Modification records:
◇ ◇ ◇ ◇ ◇ ◇ ◇
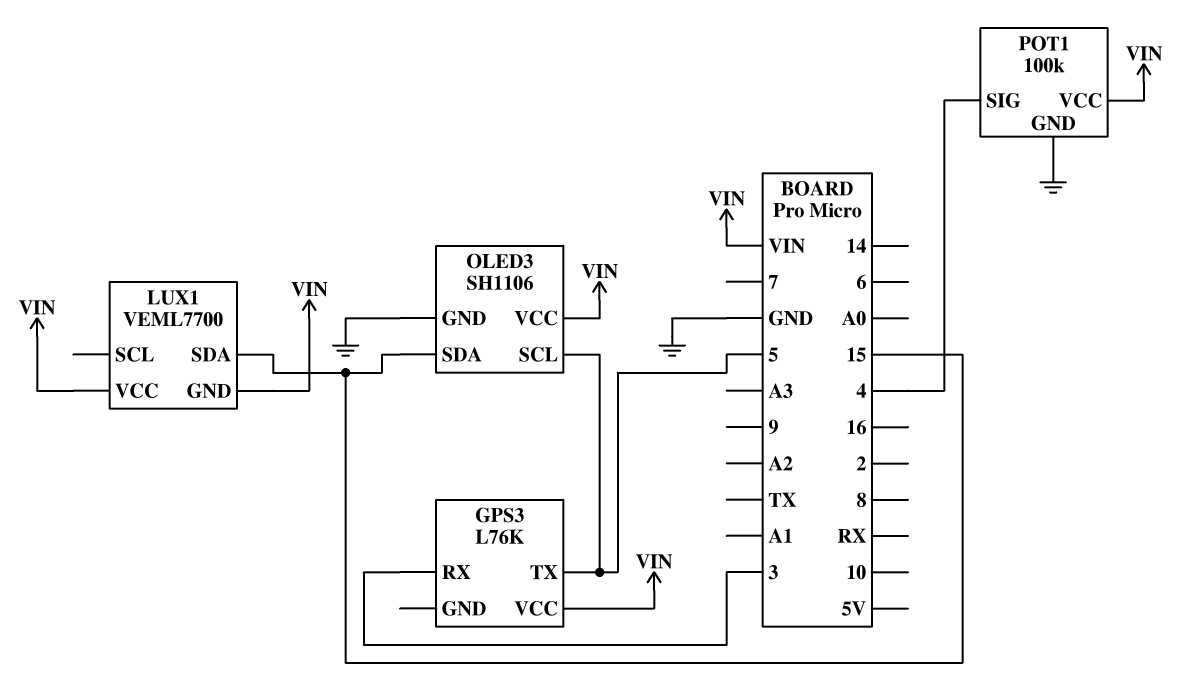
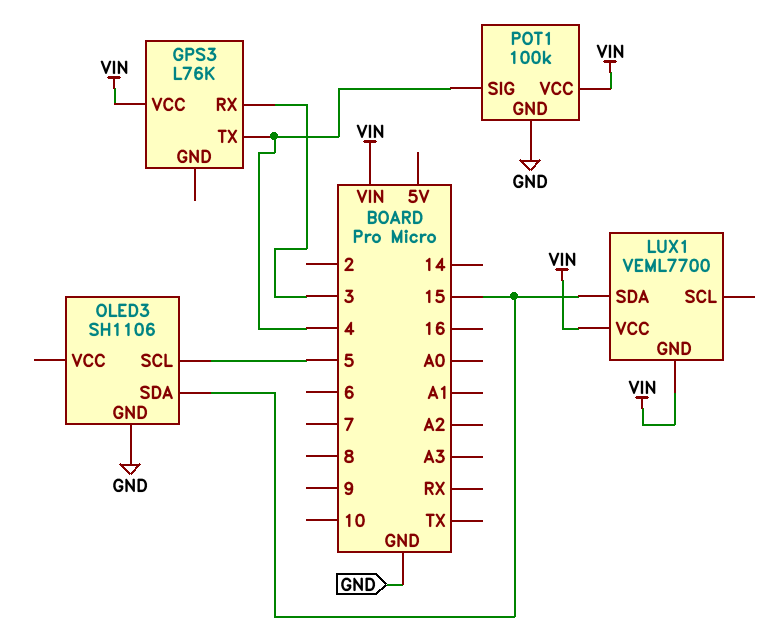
GPS3 pin TX: 5 -> 4
OLED3 pin VCC: VIN -> none

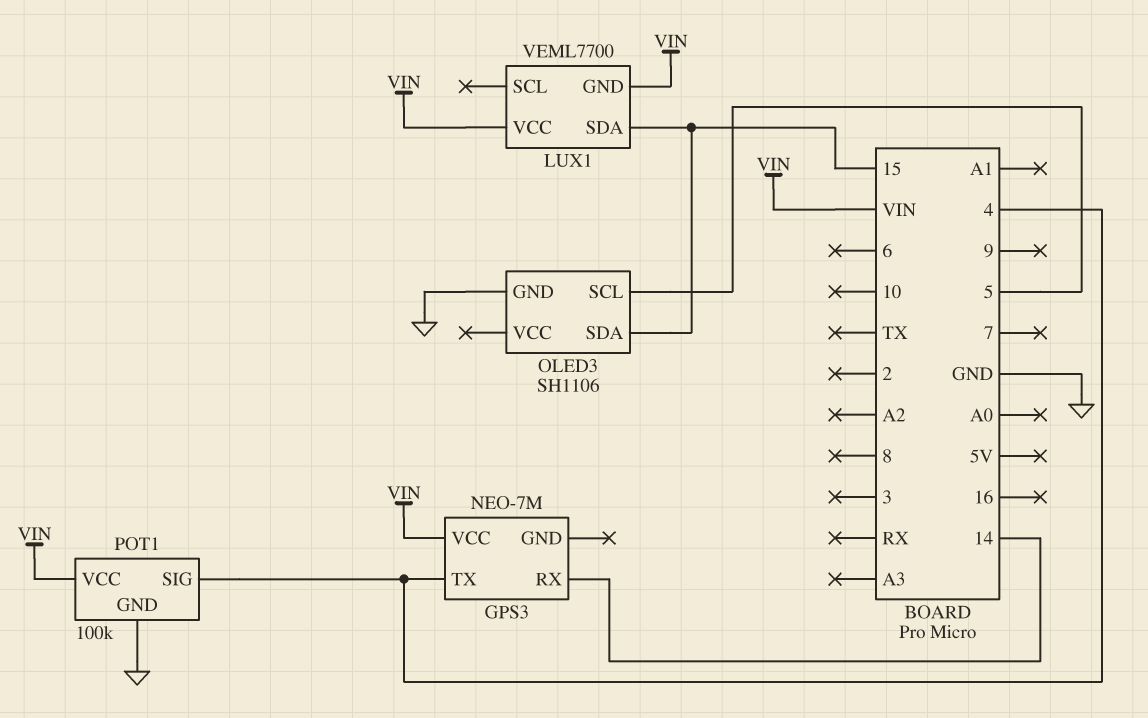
GPS3: L76K -> NEO-7M
GPS3 pin RX: 3 -> 14

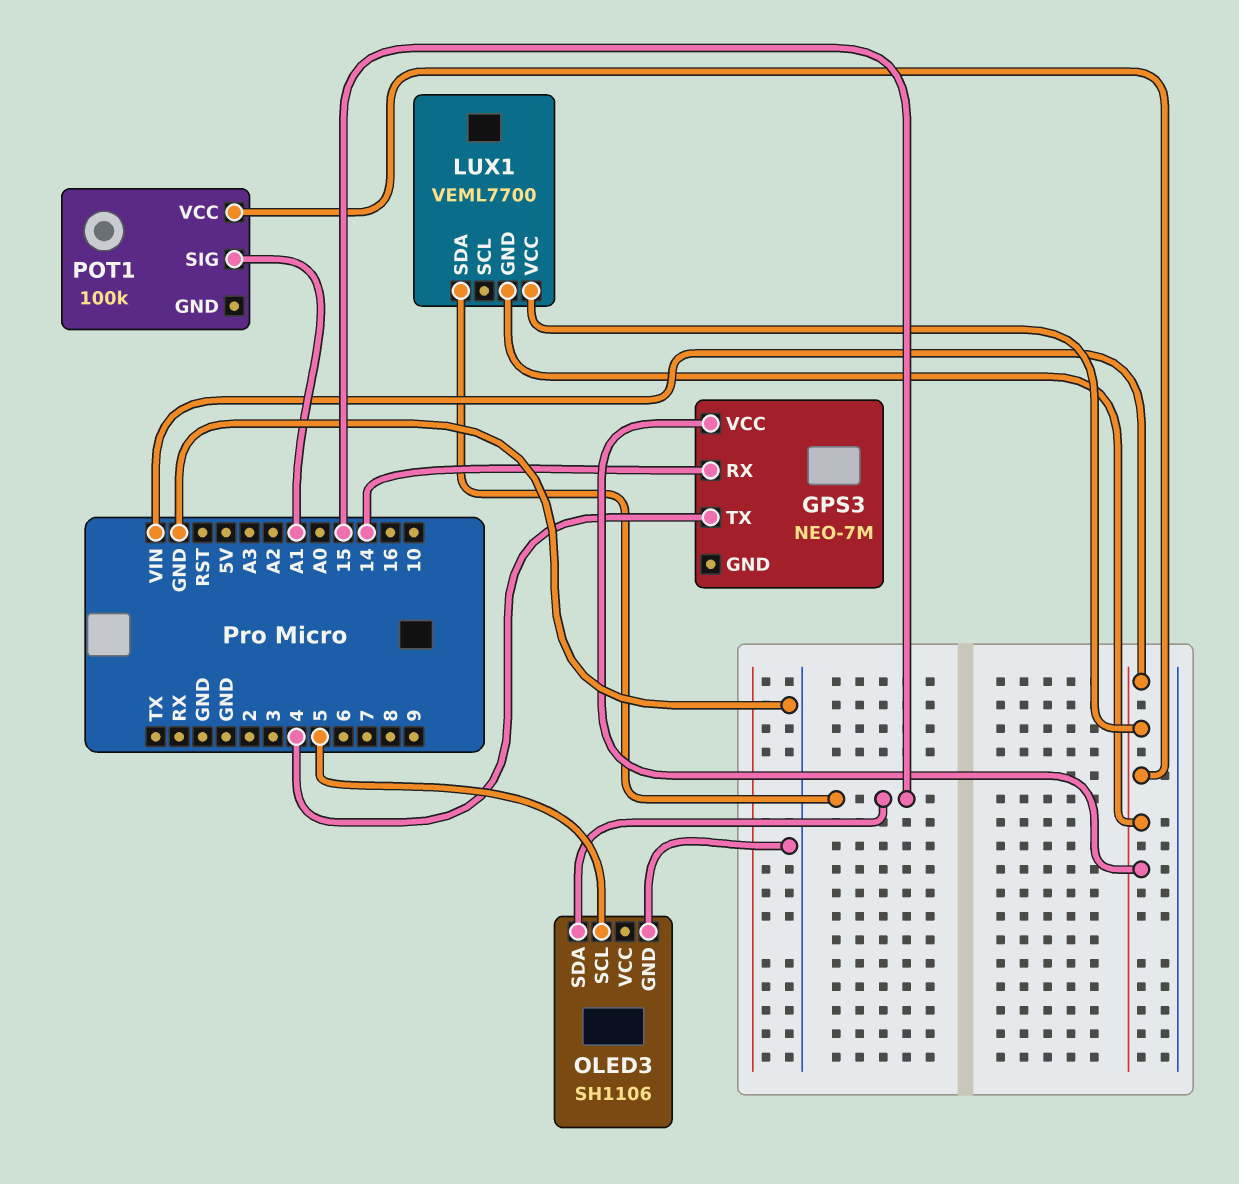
POT1 pin GND: GND -> none
POT1 pin SIG: 4 -> A1

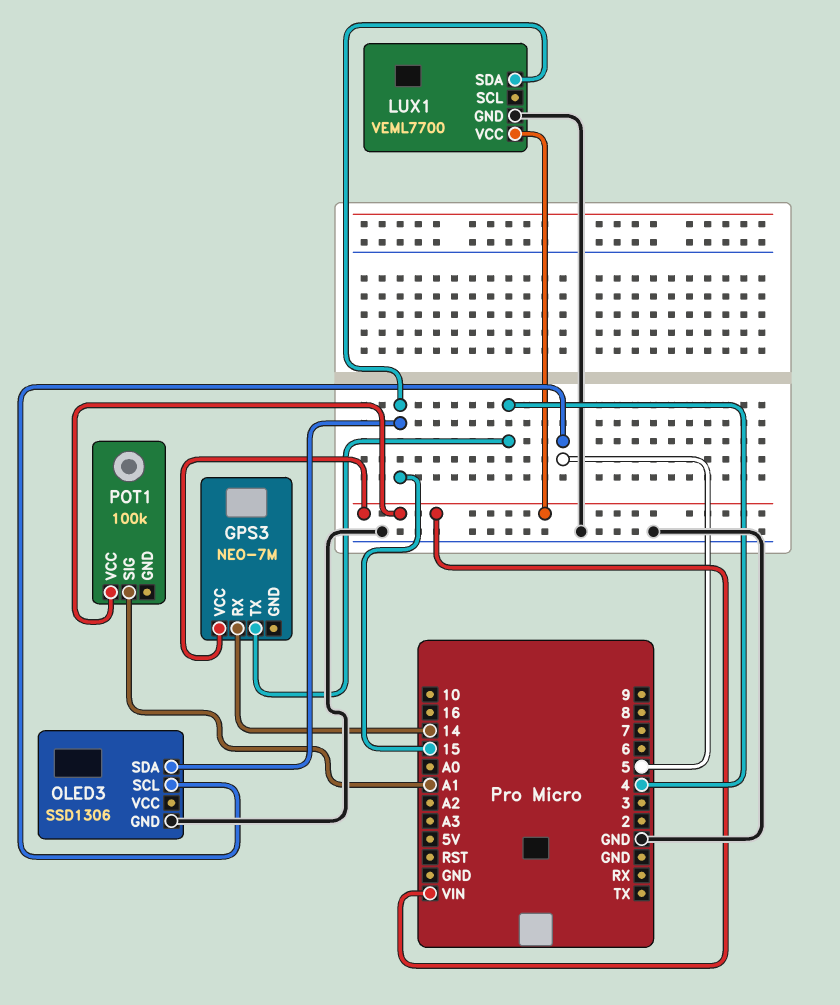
LUX1 pin GND: VIN -> GND
OLED3: SH1106 -> SSD1306

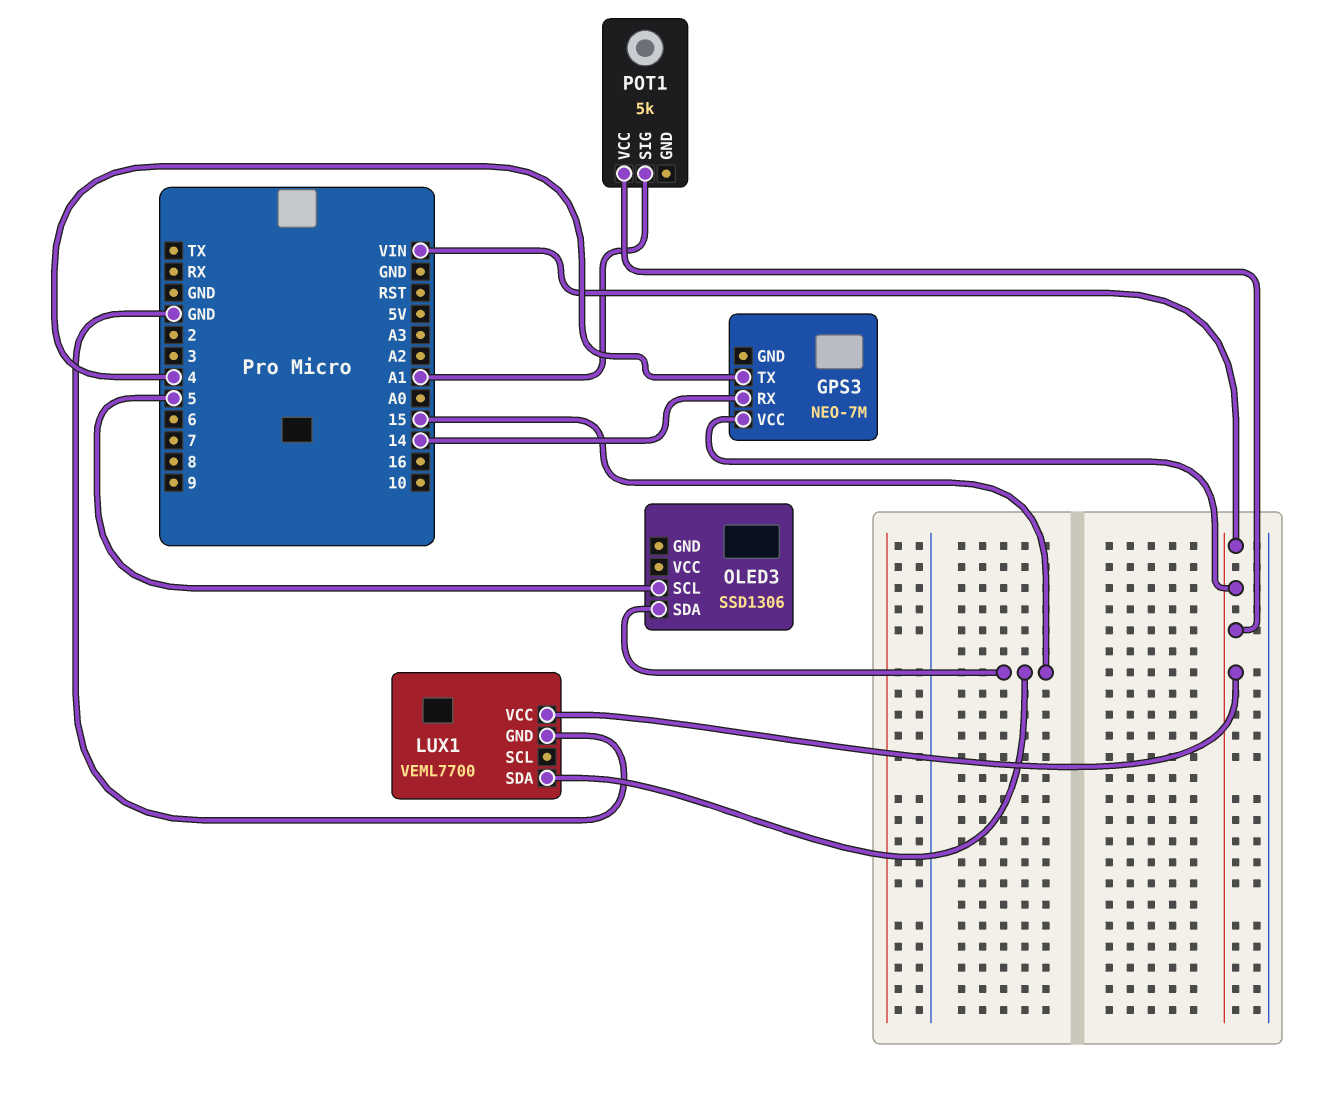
OLED3 pin GND: GND -> none
POT1: 100k -> 5k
◇ ◇ ◇ ◇ ◇ ◇ ◇
Task statement =
Produce the entries above once more, exactly as given, with each picture left out.

Response =
GPS3 pin TX: 5 -> 4
OLED3 pin VCC: VIN -> none

GPS3: L76K -> NEO-7M
GPS3 pin RX: 3 -> 14

POT1 pin GND: GND -> none
POT1 pin SIG: 4 -> A1

LUX1 pin GND: VIN -> GND
OLED3: SH1106 -> SSD1306

OLED3 pin GND: GND -> none
POT1: 100k -> 5k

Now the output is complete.